Segment Start: Listed entries

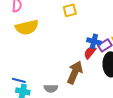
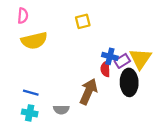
red semicircle: (90, 52) -> (105, 69), turned -40
blue line: (19, 80) -> (31, 93), moved

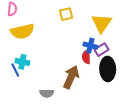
yellow triangle: (140, 59) -> (102, 23), moved
blue line: (31, 93) -> (15, 70), moved, turned 48
cyan cross: (30, 113) -> (22, 62), moved

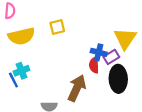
yellow square: (66, 14) -> (57, 27), moved
yellow triangle: (102, 23) -> (125, 39), moved
cyan cross: (22, 62) -> (21, 71), turned -32

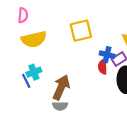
yellow square: (57, 27) -> (81, 31), moved, size x1.5
brown arrow: (77, 88) -> (61, 87), moved

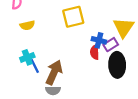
yellow semicircle: (34, 39) -> (27, 25), size x0.6
blue line: (26, 81) -> (35, 66), moved

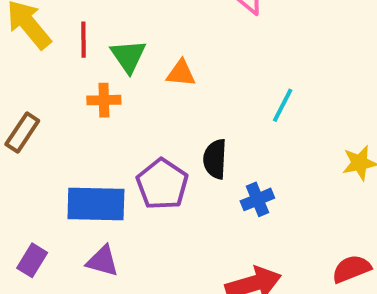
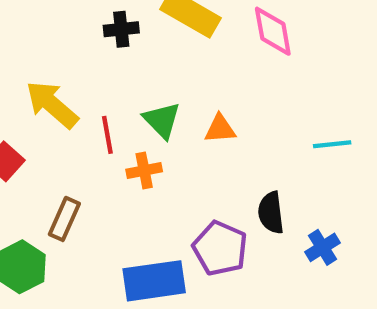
red line: (84, 40) -> (107, 135), moved
cyan line: (283, 105) -> (332, 144), turned 66

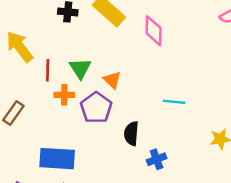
orange triangle: (220, 129) -> (112, 80), turned 36
purple pentagon: (220, 248) -> (96, 108), moved

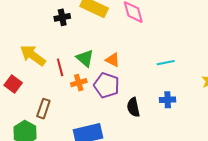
black semicircle: (131, 134) -> (133, 107), moved
blue cross: (157, 159) -> (168, 100), moved, turned 35

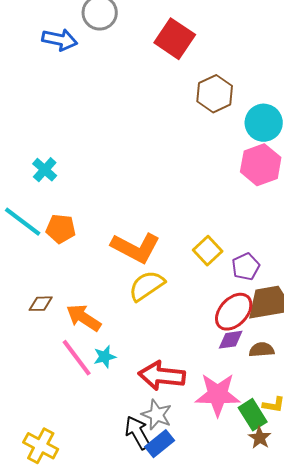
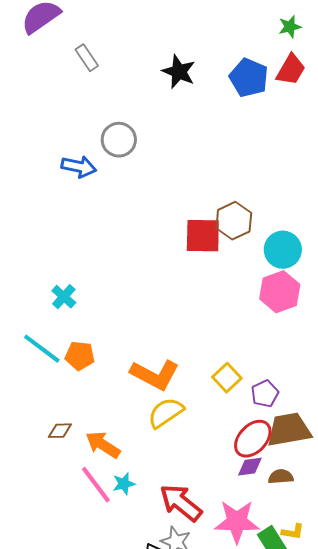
red square: (175, 39) -> (203, 236), moved, turned -33
red arrow: (162, 376) -> (181, 503), turned 33

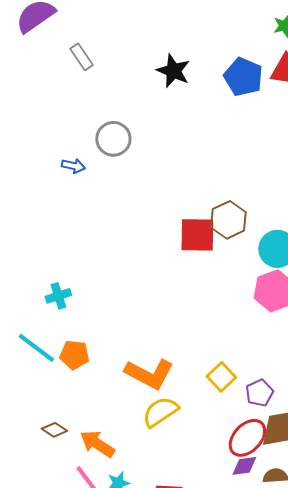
blue arrow: (79, 167) -> (73, 166), size x0.7
cyan cross: (64, 297) -> (58, 296), turned 30
brown diamond: (60, 431) -> (54, 430), turned 35

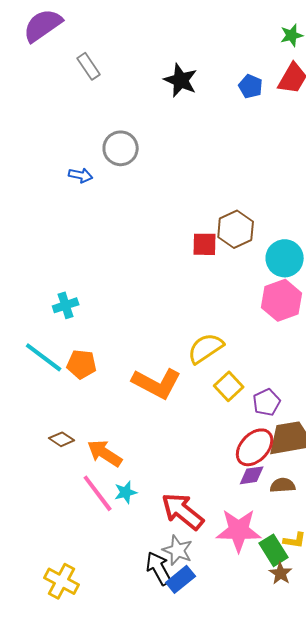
blue pentagon: (243, 77) -> (251, 86), size x0.6
red square: (197, 235) -> (205, 244), size x0.7
yellow semicircle: (160, 412) -> (206, 348), moved

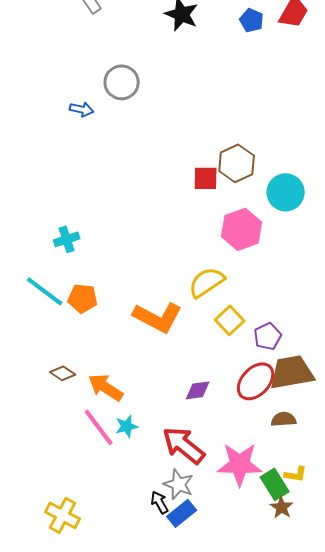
pink hexagon: (282, 300) -> (242, 229), moved
purple diamond: (252, 475) -> (198, 390), moved
black arrow: (159, 568) -> (160, 502), size x0.7

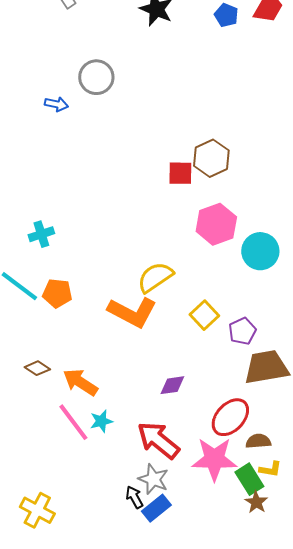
cyan circle: (286, 192) -> (260, 251), moved
yellow semicircle: (207, 282) -> (155, 277), moved
red ellipse: (256, 381) -> (230, 417), moved
brown semicircle: (284, 419) -> (258, 441), moved

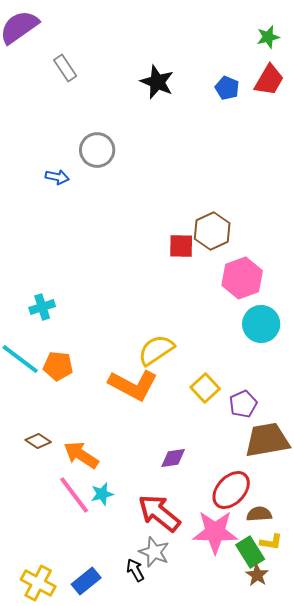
pink hexagon: (216, 224) -> (242, 278), moved
blue rectangle: (156, 508) -> (86, 581), moved

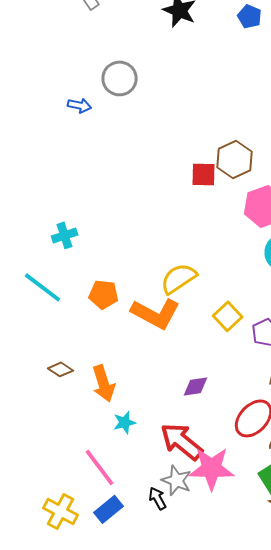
orange pentagon: (58, 366) -> (104, 294), moved
orange arrow: (81, 455) -> (104, 383), turned -141
pink line: (74, 495) -> (100, 467), moved
pink star: (215, 532) -> (212, 468), moved

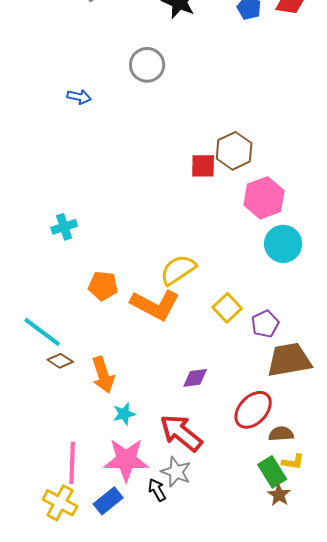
gray circle: (120, 78) -> (147, 65), moved
cyan line: (43, 287) -> (42, 332), moved
pink line: (100, 467) -> (72, 463), moved, turned 39
pink star: (212, 468) -> (126, 460), moved

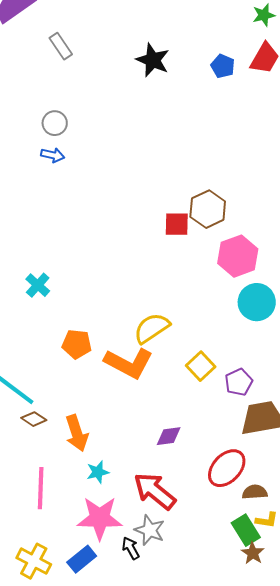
gray circle: (147, 65) -> (55, 123), moved, size x0.7
cyan cross: (64, 227) -> (38, 285), turned -30
pink line: (72, 463) -> (41, 488), moved

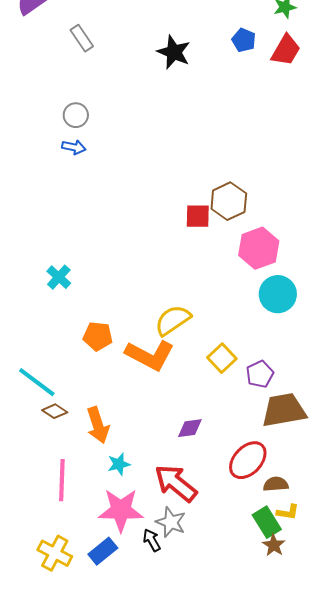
blue pentagon: (223, 66) -> (244, 40), moved

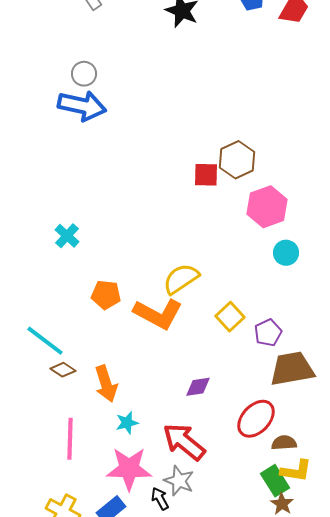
blue arrow: (74, 147) -> (82, 106), size x2.0
cyan circle: (278, 294) -> (286, 253), size x0.7
yellow L-shape: (288, 512) -> (296, 471), size x1.4

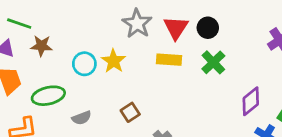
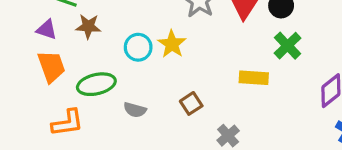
yellow rectangle: (169, 60) -> (254, 78), moved
gray semicircle: (82, 118) -> (135, 110), turned 36

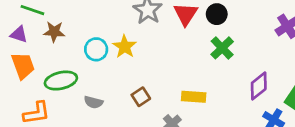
yellow rectangle: (254, 78) -> (194, 97), moved

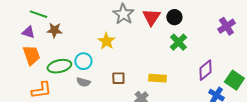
cyan circle: (96, 49) -> (83, 61), moved
brown square: (141, 97) -> (118, 78), turned 32

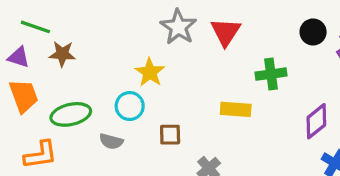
black circle: (174, 17) -> (313, 32), moved
green cross: (178, 42) -> (271, 74), turned 36
cyan circle: (83, 61) -> (130, 106), moved
yellow rectangle: (157, 78) -> (236, 109), moved

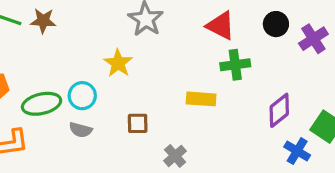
red triangle: (226, 32) -> (221, 26), moved, turned -36
brown star: (62, 54) -> (43, 21), moved
cyan circle: (130, 106) -> (82, 96), moved

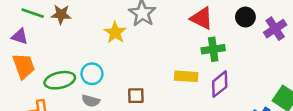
yellow star: (118, 63) -> (115, 32), moved
purple diamond: (279, 110) -> (220, 84), moved

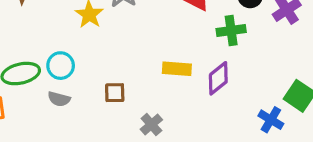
green cross: (213, 49) -> (231, 30), moved

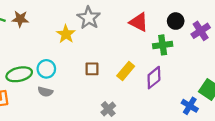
yellow rectangle: (177, 69) -> (126, 71), turned -54
brown square: (115, 93) -> (92, 69), moved

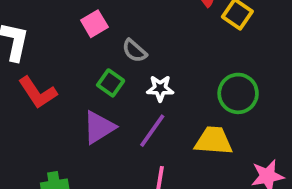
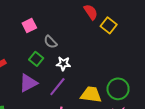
green circle: (238, 93) -> (118, 89), moved

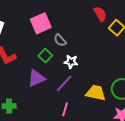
pink square: (29, 26) -> (41, 23), size x1.5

Segment End: Listed entries

- _Task to complete_
Reprint the data verbatim, pictures excluded.

- _Response_
red semicircle: (90, 52) -> (105, 69), turned -40
blue line: (19, 80) -> (31, 93), moved

yellow triangle: (140, 59) -> (102, 23), moved
blue line: (31, 93) -> (15, 70), moved, turned 48
cyan cross: (30, 113) -> (22, 62), moved

yellow square: (66, 14) -> (57, 27), moved
yellow triangle: (102, 23) -> (125, 39), moved
cyan cross: (22, 62) -> (21, 71), turned -32

yellow square: (57, 27) -> (81, 31), moved, size x1.5
brown arrow: (77, 88) -> (61, 87), moved

yellow semicircle: (34, 39) -> (27, 25), size x0.6
blue line: (26, 81) -> (35, 66), moved

red line: (84, 40) -> (107, 135), moved
cyan line: (283, 105) -> (332, 144), turned 66

orange triangle: (220, 129) -> (112, 80), turned 36
purple pentagon: (220, 248) -> (96, 108), moved

black semicircle: (131, 134) -> (133, 107), moved
blue cross: (157, 159) -> (168, 100), moved, turned 35

red square: (175, 39) -> (203, 236), moved, turned -33
red arrow: (162, 376) -> (181, 503), turned 33

blue arrow: (79, 167) -> (73, 166), size x0.7
cyan cross: (64, 297) -> (58, 296), turned 30
brown diamond: (60, 431) -> (54, 430), turned 35

blue pentagon: (243, 77) -> (251, 86), size x0.6
red square: (197, 235) -> (205, 244), size x0.7
yellow semicircle: (160, 412) -> (206, 348), moved

pink hexagon: (282, 300) -> (242, 229), moved
purple diamond: (252, 475) -> (198, 390), moved
black arrow: (159, 568) -> (160, 502), size x0.7

cyan circle: (286, 192) -> (260, 251), moved
yellow semicircle: (207, 282) -> (155, 277), moved
red ellipse: (256, 381) -> (230, 417), moved
brown semicircle: (284, 419) -> (258, 441), moved

pink hexagon: (216, 224) -> (242, 278), moved
blue rectangle: (156, 508) -> (86, 581), moved

orange pentagon: (58, 366) -> (104, 294), moved
orange arrow: (81, 455) -> (104, 383), turned -141
pink line: (74, 495) -> (100, 467), moved
pink star: (215, 532) -> (212, 468), moved

gray circle: (120, 78) -> (147, 65), moved
cyan line: (43, 287) -> (42, 332), moved
pink line: (100, 467) -> (72, 463), moved, turned 39
pink star: (212, 468) -> (126, 460), moved

gray circle: (147, 65) -> (55, 123), moved, size x0.7
cyan cross: (64, 227) -> (38, 285), turned -30
pink line: (72, 463) -> (41, 488), moved

blue pentagon: (223, 66) -> (244, 40), moved

blue arrow: (74, 147) -> (82, 106), size x2.0
cyan circle: (278, 294) -> (286, 253), size x0.7
yellow L-shape: (288, 512) -> (296, 471), size x1.4

yellow rectangle: (169, 60) -> (254, 78), moved
gray semicircle: (82, 118) -> (135, 110), turned 36

yellow rectangle: (254, 78) -> (194, 97), moved

cyan circle: (96, 49) -> (83, 61), moved
brown square: (141, 97) -> (118, 78), turned 32

black circle: (174, 17) -> (313, 32), moved
green cross: (178, 42) -> (271, 74), turned 36
cyan circle: (83, 61) -> (130, 106), moved
yellow rectangle: (157, 78) -> (236, 109), moved

red triangle: (226, 32) -> (221, 26), moved, turned -36
brown star: (62, 54) -> (43, 21), moved
cyan circle: (130, 106) -> (82, 96), moved

yellow star: (118, 63) -> (115, 32), moved
purple diamond: (279, 110) -> (220, 84), moved

green cross: (213, 49) -> (231, 30), moved

yellow rectangle: (177, 69) -> (126, 71), turned -54
brown square: (115, 93) -> (92, 69), moved

green circle: (238, 93) -> (118, 89), moved

pink square: (29, 26) -> (41, 23), size x1.5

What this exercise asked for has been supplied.